## Records for this exercise

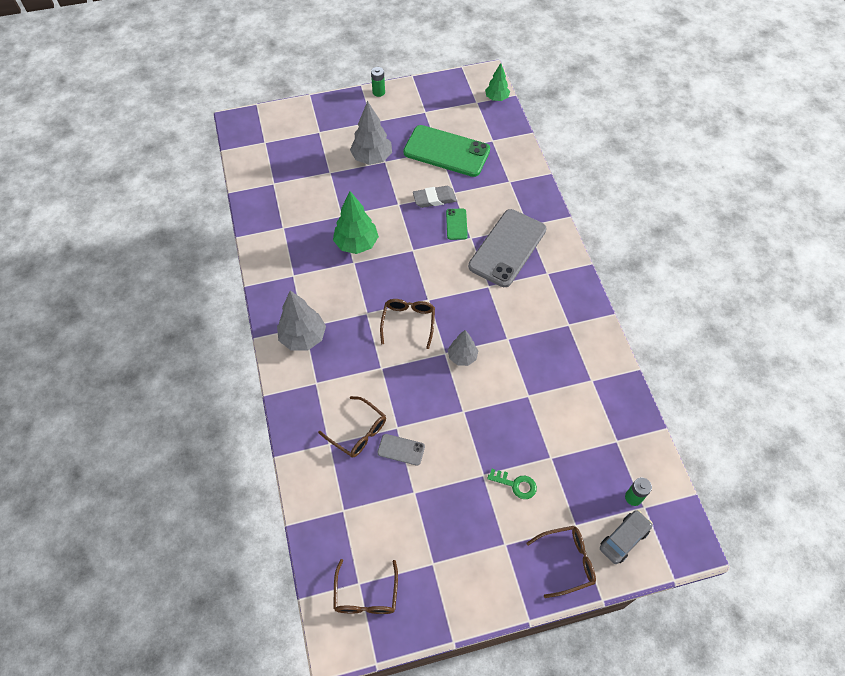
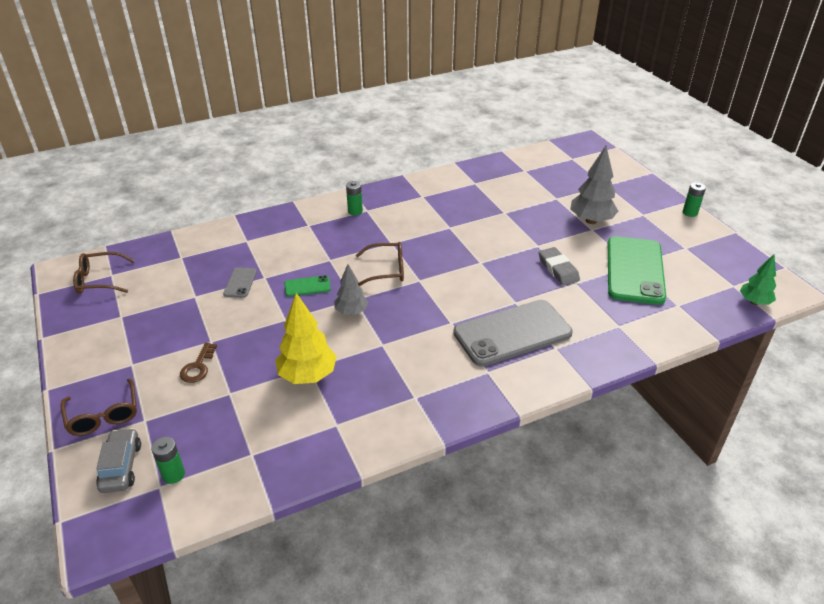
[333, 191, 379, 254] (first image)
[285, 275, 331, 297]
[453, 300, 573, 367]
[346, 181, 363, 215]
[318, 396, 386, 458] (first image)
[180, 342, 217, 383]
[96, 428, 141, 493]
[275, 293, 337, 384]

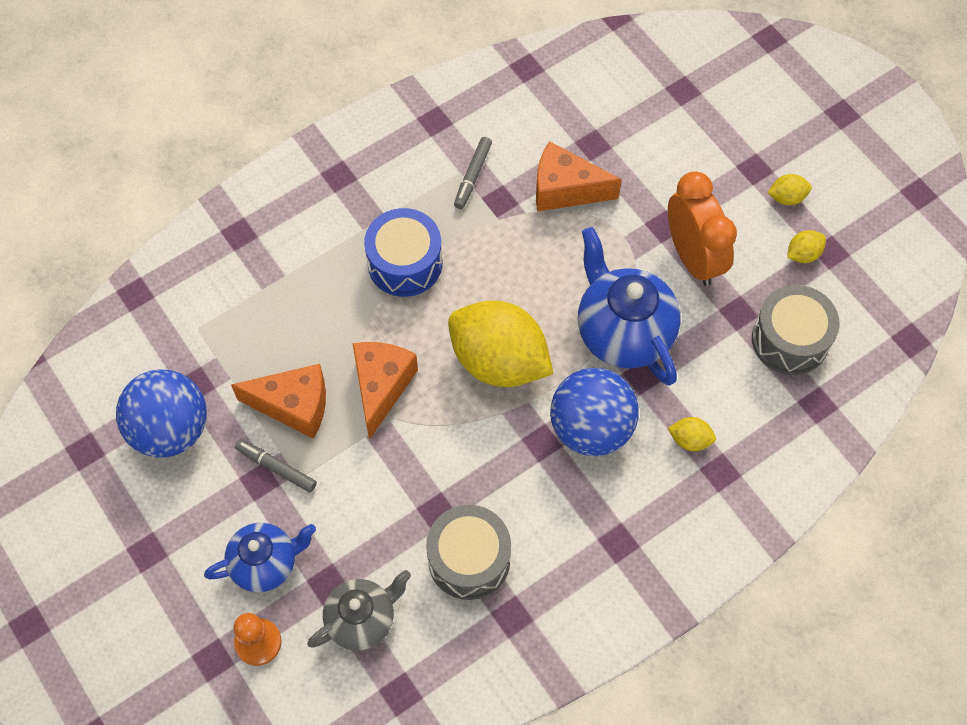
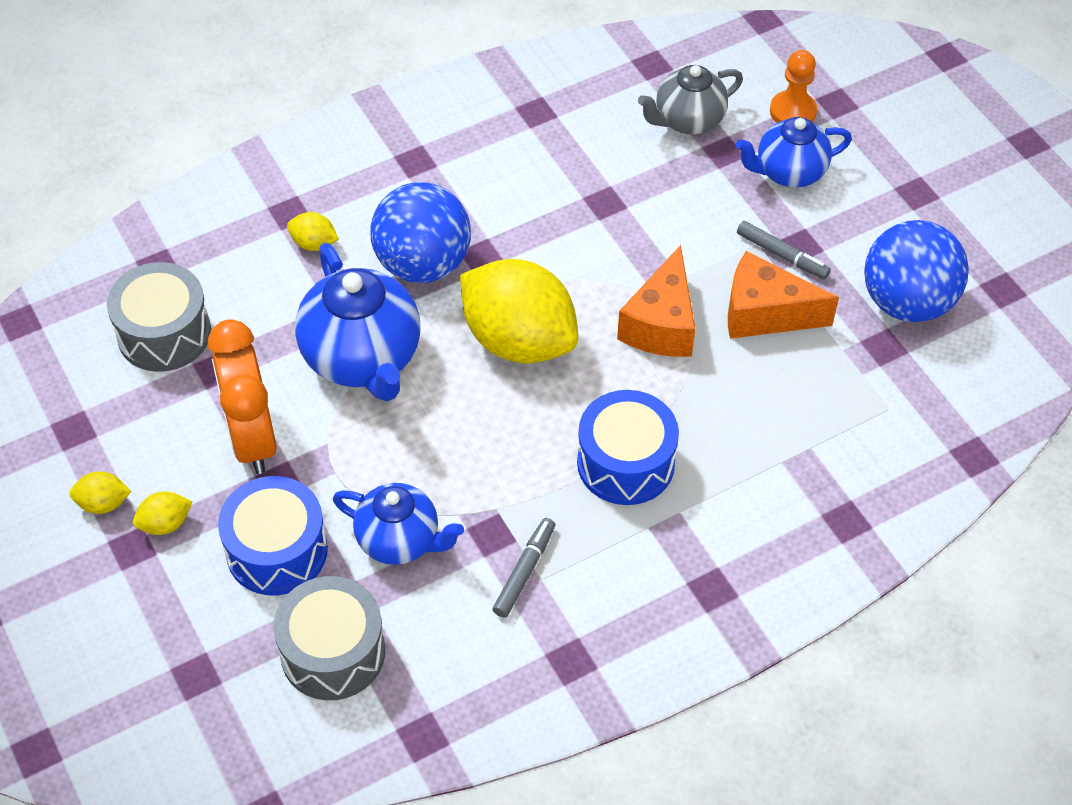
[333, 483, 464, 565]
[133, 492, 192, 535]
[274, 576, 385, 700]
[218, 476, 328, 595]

...

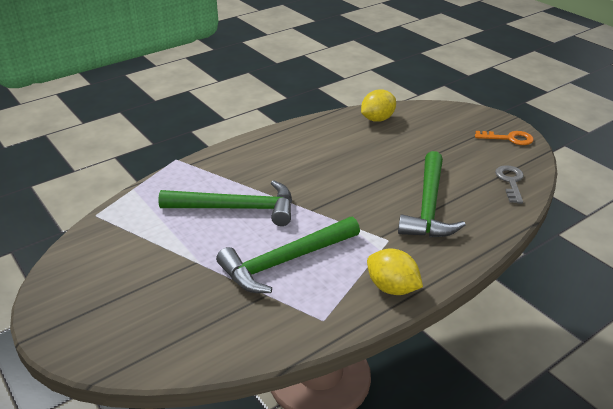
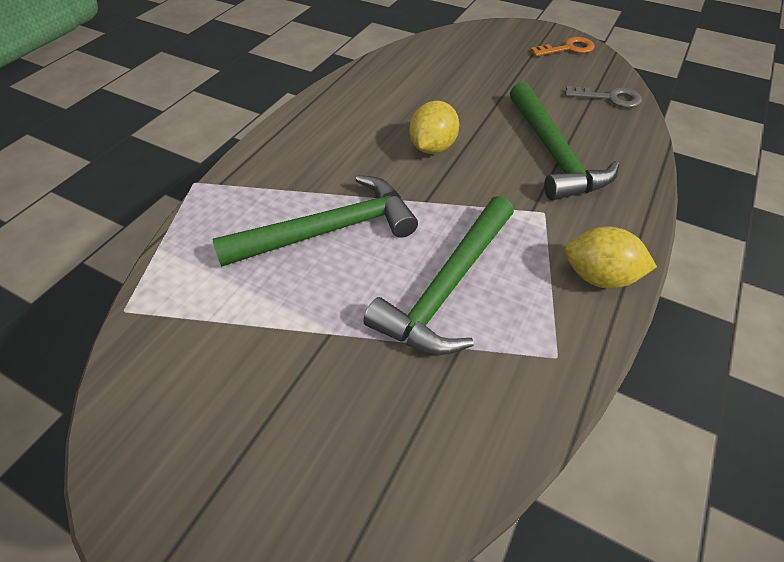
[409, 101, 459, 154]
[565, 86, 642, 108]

==

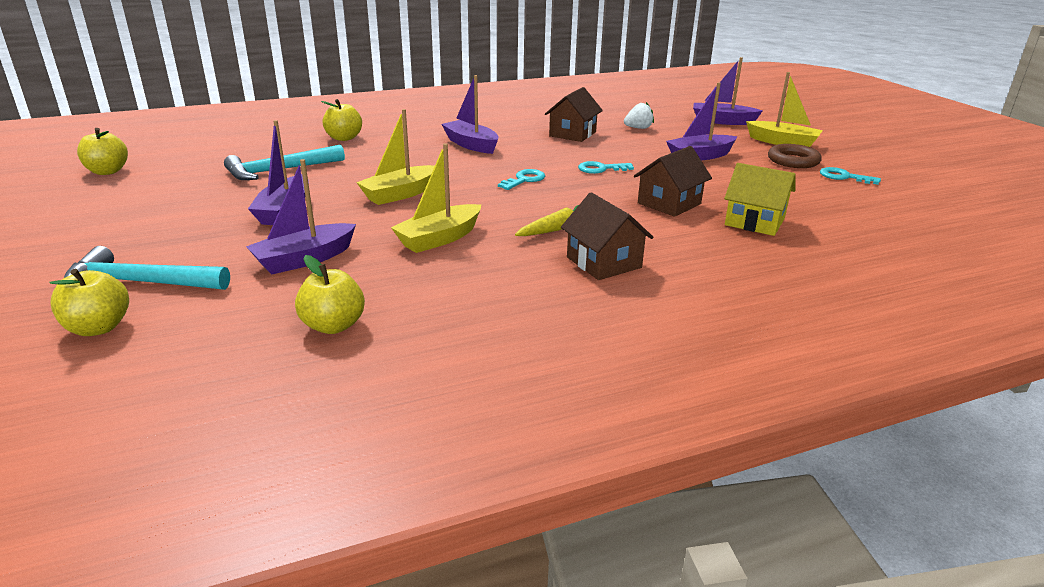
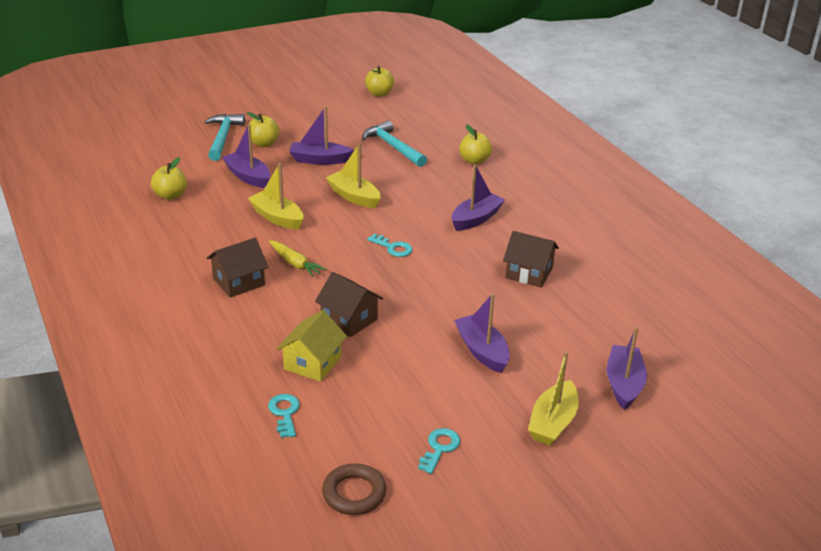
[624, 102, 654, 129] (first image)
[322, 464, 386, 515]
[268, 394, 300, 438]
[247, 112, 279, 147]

## What needs to be done
Would you print exactly and only the lines of the material above that run from the line with "[333, 191, 379, 254] (first image)" through the line with "[96, 428, 141, 493]", both included?

## Answer
[333, 191, 379, 254] (first image)
[285, 275, 331, 297]
[453, 300, 573, 367]
[346, 181, 363, 215]
[318, 396, 386, 458] (first image)
[180, 342, 217, 383]
[96, 428, 141, 493]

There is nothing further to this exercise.